Records shown Start Marker
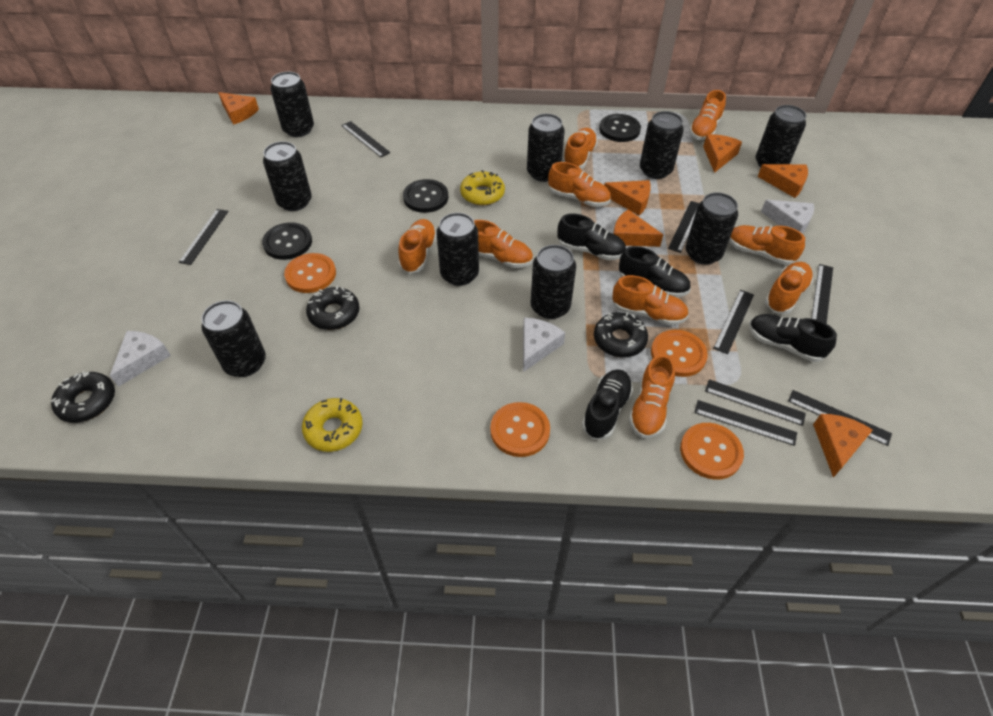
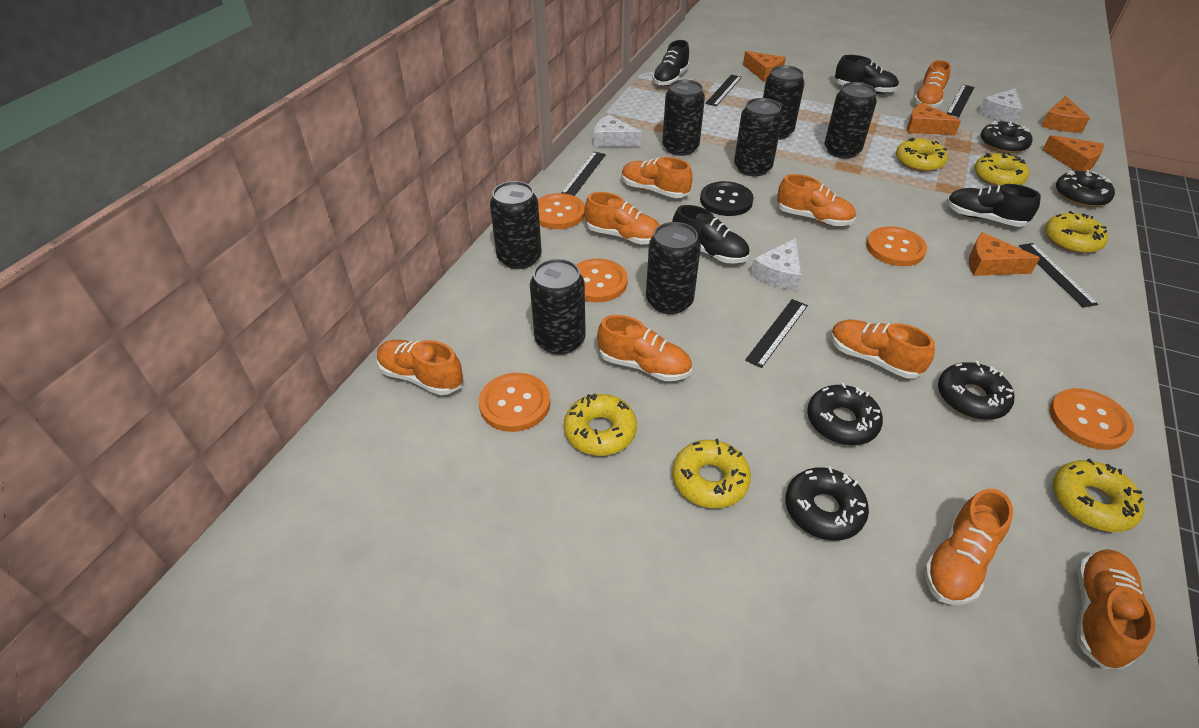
black button: 3 -> 1
black can: 9 -> 7
black donut: 3 -> 5
black ruler: 8 -> 5
orange button: 4 -> 5
orange cheese: 6 -> 5
yellow donut: 2 -> 6

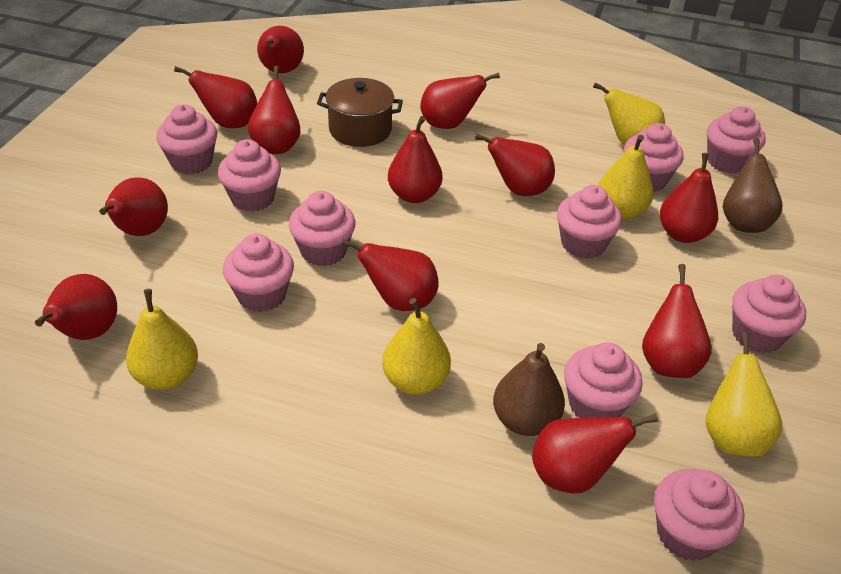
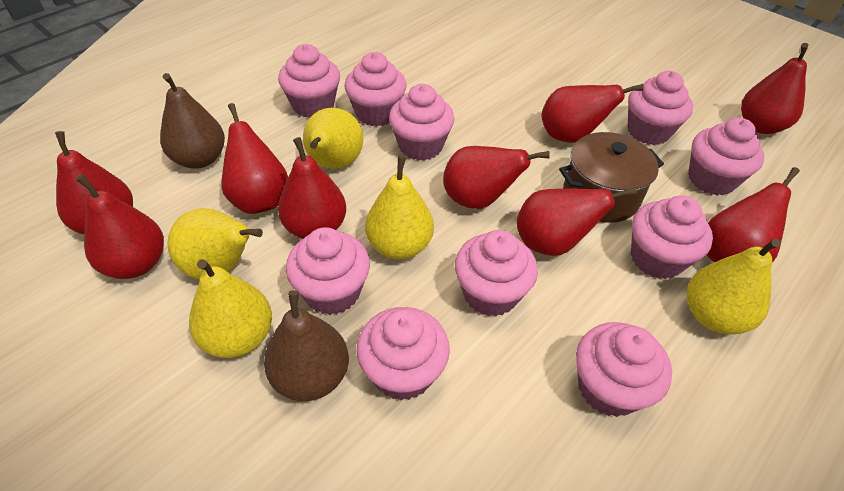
red pear: 12 -> 9

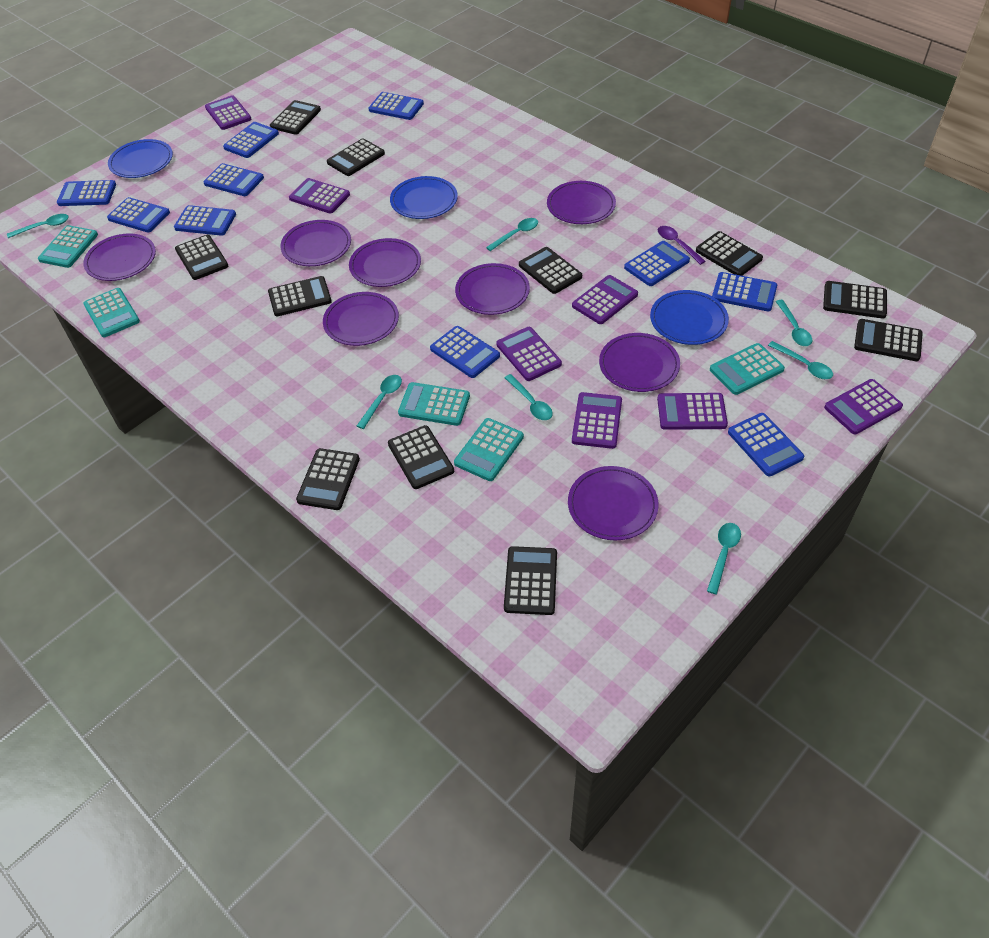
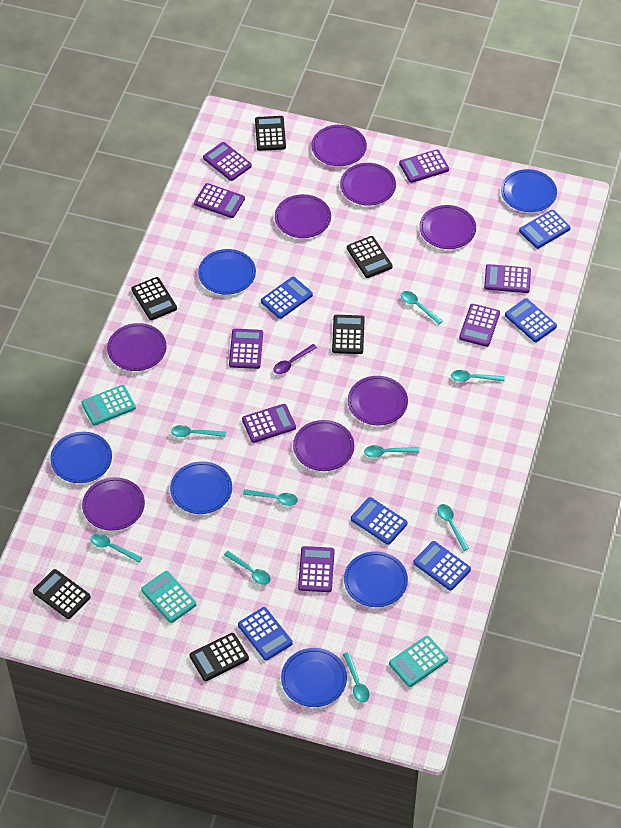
black calculator: 11 -> 6
blue calculator: 10 -> 6
blue plate: 3 -> 6
purple calculator: 7 -> 8
turquoise calculator: 5 -> 3
turquoise spoon: 7 -> 9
Records shown End Marker
__What is required__
Word for word, copy the lines from the one with "red pear: 12 -> 9" through the end of the entries above, and do not include any picture.

__Exercise output__
red pear: 12 -> 9

black calculator: 11 -> 6
blue calculator: 10 -> 6
blue plate: 3 -> 6
purple calculator: 7 -> 8
turquoise calculator: 5 -> 3
turquoise spoon: 7 -> 9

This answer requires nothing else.